[INFORMATION SHOWN]

____

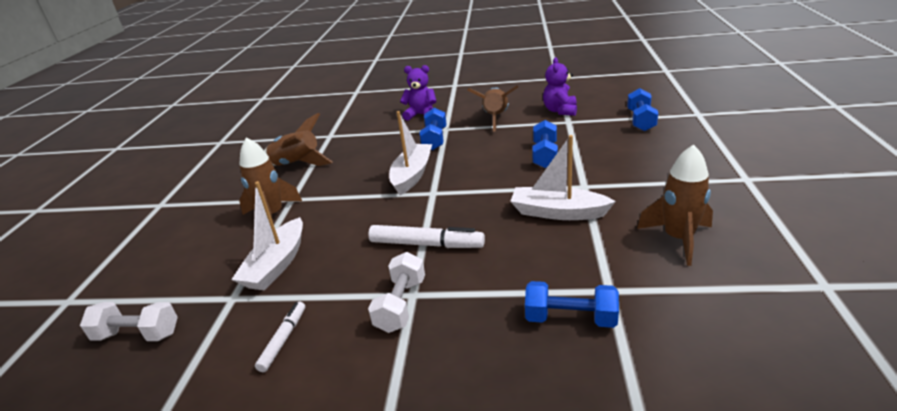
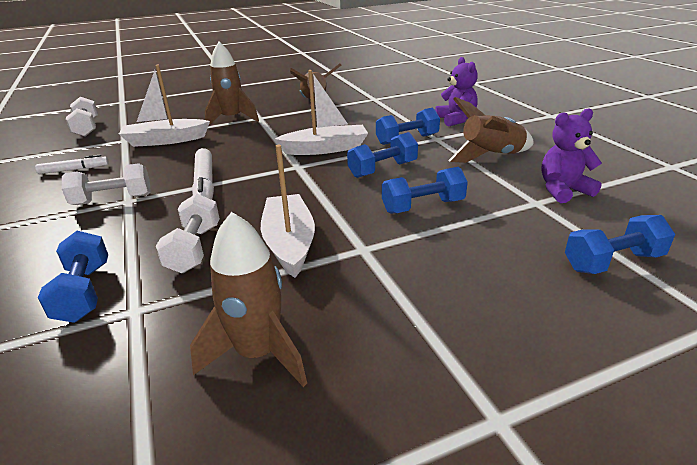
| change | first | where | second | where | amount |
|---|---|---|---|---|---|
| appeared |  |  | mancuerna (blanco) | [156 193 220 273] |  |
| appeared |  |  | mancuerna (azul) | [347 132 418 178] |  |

____

[EXERCISE DESCRIPTION] Give back every line of the listing where the word "appeared" shows up.

[OUTPUT FOR THIS EXERCISE]
| appeared |  |  | mancuerna (blanco) | [156 193 220 273] |  |
| appeared |  |  | mancuerna (azul) | [347 132 418 178] |  |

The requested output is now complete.